* INSTRUCTIONS TO FOLLOW *
Once you find the line with "Baptiste: [151,508,186,536] ->" in the data that follows, repeat it and every line after it exactly, through the line with "Cluster: [741,503,805,567] ->".

[Stored data]
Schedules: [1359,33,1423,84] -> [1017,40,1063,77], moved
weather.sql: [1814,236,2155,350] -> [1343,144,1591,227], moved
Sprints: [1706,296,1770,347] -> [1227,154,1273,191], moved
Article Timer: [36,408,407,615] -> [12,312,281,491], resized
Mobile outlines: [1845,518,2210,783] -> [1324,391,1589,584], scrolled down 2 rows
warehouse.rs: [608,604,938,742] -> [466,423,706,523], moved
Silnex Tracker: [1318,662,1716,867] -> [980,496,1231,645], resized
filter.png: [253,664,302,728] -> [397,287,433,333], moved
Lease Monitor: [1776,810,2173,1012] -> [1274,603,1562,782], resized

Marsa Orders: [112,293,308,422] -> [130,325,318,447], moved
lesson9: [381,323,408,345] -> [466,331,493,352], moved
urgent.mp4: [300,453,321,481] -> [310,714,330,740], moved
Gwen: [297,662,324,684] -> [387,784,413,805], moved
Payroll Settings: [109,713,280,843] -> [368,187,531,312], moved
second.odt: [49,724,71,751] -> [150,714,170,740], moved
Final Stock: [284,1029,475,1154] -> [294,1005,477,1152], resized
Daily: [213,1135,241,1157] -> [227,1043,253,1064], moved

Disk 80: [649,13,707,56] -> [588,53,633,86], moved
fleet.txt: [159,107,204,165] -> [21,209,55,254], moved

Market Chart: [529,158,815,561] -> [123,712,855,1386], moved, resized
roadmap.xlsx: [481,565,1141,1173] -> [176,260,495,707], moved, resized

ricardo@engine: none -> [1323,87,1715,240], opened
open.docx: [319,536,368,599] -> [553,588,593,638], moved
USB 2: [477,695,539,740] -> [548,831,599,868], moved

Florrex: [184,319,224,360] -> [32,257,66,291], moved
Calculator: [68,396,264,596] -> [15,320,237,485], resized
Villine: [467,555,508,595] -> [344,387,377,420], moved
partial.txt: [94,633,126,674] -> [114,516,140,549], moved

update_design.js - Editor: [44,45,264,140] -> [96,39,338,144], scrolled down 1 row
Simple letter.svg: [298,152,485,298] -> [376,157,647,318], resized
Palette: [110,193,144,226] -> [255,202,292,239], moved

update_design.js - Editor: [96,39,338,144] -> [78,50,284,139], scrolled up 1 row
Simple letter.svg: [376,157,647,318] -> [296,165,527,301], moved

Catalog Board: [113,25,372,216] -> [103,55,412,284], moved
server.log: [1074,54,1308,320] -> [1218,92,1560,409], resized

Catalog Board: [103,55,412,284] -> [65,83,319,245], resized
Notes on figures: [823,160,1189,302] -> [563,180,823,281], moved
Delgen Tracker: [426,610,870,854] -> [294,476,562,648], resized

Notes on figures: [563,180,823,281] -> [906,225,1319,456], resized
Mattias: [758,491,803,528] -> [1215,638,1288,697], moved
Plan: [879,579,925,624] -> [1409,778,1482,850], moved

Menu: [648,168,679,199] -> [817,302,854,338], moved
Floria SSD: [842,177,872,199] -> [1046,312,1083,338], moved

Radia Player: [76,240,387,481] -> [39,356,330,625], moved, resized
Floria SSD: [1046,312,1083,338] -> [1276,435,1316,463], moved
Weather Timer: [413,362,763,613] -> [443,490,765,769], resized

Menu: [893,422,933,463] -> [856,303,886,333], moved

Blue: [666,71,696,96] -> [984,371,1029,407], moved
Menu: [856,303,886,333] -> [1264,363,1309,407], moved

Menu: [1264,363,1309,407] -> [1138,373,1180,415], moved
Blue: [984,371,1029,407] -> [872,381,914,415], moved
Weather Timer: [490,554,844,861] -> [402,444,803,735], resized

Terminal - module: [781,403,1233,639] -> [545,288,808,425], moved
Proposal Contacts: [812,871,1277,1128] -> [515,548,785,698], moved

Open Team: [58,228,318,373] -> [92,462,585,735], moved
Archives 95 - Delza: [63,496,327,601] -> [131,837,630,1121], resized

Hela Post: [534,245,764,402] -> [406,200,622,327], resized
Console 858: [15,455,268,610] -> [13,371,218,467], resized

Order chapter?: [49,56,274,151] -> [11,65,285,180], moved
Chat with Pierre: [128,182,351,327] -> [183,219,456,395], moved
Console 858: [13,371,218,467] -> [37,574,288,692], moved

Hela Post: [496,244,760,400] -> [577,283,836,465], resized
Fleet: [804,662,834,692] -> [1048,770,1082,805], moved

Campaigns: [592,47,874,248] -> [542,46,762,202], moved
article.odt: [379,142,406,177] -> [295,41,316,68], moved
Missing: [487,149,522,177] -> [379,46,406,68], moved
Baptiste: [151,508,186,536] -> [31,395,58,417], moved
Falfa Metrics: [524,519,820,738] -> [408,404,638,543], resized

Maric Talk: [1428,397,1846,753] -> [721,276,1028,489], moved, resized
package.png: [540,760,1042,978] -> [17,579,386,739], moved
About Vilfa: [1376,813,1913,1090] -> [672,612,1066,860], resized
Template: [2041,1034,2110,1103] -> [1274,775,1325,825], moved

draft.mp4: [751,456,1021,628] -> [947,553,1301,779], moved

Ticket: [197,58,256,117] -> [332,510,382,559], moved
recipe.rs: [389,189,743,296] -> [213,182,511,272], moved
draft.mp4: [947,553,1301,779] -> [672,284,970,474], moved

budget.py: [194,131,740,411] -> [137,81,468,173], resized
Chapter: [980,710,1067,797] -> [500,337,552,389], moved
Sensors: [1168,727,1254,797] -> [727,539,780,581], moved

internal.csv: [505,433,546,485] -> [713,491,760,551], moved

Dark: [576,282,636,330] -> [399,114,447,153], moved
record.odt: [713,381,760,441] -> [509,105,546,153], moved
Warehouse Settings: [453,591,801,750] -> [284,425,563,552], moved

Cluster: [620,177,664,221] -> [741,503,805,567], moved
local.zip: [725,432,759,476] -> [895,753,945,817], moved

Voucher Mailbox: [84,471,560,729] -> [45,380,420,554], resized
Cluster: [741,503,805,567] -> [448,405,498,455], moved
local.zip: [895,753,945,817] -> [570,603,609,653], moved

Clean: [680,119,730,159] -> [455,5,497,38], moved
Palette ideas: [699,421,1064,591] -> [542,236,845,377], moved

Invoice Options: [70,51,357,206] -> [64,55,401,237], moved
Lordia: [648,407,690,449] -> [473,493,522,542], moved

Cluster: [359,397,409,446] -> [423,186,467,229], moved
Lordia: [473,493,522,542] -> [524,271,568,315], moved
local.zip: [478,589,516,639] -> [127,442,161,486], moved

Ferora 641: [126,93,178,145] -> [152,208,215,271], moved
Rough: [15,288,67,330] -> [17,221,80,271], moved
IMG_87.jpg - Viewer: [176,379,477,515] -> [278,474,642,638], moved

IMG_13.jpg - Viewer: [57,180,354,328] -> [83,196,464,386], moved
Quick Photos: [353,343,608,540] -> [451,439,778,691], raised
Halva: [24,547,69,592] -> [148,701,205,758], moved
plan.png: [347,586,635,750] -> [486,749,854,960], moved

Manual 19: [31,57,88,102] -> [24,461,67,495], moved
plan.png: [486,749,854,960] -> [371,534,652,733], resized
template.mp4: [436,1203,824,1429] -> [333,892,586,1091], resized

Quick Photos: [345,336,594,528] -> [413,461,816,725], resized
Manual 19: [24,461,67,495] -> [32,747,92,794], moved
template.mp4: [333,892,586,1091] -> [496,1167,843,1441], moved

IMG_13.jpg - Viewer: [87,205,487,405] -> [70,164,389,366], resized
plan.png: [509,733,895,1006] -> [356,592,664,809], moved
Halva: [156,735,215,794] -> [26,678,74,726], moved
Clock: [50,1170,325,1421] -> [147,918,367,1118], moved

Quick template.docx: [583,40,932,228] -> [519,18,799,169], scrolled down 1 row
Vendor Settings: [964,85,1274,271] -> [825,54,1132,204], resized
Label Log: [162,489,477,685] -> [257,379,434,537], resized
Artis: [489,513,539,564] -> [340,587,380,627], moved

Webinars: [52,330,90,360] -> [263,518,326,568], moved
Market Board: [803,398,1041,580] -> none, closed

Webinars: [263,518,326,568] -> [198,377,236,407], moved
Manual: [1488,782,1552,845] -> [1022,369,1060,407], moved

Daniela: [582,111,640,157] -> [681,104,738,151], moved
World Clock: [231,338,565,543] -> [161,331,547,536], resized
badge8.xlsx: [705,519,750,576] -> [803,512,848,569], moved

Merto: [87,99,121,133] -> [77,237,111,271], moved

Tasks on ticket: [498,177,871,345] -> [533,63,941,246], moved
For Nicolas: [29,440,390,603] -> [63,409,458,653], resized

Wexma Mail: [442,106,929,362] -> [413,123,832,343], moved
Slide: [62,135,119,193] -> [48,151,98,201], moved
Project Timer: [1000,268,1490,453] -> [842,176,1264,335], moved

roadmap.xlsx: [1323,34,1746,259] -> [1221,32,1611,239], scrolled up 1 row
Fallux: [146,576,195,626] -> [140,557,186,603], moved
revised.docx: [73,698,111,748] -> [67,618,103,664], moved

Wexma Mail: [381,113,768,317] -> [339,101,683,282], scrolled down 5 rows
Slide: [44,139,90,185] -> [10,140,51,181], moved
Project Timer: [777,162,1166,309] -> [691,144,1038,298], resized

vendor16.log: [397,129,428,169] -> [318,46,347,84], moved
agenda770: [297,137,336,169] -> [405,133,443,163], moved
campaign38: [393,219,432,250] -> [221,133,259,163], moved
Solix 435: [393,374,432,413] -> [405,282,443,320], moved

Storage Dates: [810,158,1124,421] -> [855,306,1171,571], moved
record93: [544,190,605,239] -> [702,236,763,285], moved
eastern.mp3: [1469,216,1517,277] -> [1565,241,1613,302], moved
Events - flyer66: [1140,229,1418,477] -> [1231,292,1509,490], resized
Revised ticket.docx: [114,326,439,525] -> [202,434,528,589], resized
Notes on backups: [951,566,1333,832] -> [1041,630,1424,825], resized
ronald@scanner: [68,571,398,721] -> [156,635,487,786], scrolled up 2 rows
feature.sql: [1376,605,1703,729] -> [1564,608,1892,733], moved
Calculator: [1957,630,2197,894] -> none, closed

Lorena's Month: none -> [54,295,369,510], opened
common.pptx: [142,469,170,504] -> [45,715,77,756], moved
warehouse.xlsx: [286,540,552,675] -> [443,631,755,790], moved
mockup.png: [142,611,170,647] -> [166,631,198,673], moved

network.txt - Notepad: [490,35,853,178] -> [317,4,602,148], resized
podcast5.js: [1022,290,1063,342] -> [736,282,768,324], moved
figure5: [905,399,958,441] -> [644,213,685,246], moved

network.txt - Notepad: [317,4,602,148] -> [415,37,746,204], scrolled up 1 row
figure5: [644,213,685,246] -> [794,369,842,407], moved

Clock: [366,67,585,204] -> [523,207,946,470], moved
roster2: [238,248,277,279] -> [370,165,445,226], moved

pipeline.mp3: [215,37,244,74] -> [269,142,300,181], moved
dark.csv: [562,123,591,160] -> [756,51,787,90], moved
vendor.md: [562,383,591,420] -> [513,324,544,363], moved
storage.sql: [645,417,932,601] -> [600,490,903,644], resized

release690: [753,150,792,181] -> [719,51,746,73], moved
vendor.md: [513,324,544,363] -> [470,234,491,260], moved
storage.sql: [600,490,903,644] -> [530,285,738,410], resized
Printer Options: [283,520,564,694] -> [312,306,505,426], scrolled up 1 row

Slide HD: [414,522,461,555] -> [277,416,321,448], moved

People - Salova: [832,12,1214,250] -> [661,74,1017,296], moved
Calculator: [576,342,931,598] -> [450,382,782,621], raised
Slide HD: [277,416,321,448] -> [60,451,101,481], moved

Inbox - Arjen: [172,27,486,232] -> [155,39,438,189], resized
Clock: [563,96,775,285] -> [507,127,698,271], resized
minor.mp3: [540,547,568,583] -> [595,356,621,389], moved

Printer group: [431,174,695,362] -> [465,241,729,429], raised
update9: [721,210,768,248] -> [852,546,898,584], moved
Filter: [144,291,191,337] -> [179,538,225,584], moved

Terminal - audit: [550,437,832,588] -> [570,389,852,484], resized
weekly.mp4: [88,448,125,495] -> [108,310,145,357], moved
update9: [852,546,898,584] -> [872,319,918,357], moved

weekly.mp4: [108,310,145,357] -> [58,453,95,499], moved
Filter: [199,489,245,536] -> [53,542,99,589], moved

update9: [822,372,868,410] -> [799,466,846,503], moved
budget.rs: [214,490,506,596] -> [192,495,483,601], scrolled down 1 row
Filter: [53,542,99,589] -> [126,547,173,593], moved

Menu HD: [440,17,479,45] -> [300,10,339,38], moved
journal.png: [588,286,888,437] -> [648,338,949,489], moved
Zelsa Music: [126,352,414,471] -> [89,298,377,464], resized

* SOLUTION TO THE EXERCISE *
Baptiste: [151,508,186,536] -> [31,395,58,417], moved
Falfa Metrics: [524,519,820,738] -> [408,404,638,543], resized

Maric Talk: [1428,397,1846,753] -> [721,276,1028,489], moved, resized
package.png: [540,760,1042,978] -> [17,579,386,739], moved
About Vilfa: [1376,813,1913,1090] -> [672,612,1066,860], resized
Template: [2041,1034,2110,1103] -> [1274,775,1325,825], moved

draft.mp4: [751,456,1021,628] -> [947,553,1301,779], moved

Ticket: [197,58,256,117] -> [332,510,382,559], moved
recipe.rs: [389,189,743,296] -> [213,182,511,272], moved
draft.mp4: [947,553,1301,779] -> [672,284,970,474], moved

budget.py: [194,131,740,411] -> [137,81,468,173], resized
Chapter: [980,710,1067,797] -> [500,337,552,389], moved
Sensors: [1168,727,1254,797] -> [727,539,780,581], moved

internal.csv: [505,433,546,485] -> [713,491,760,551], moved

Dark: [576,282,636,330] -> [399,114,447,153], moved
record.odt: [713,381,760,441] -> [509,105,546,153], moved
Warehouse Settings: [453,591,801,750] -> [284,425,563,552], moved

Cluster: [620,177,664,221] -> [741,503,805,567], moved
local.zip: [725,432,759,476] -> [895,753,945,817], moved

Voucher Mailbox: [84,471,560,729] -> [45,380,420,554], resized
Cluster: [741,503,805,567] -> [448,405,498,455], moved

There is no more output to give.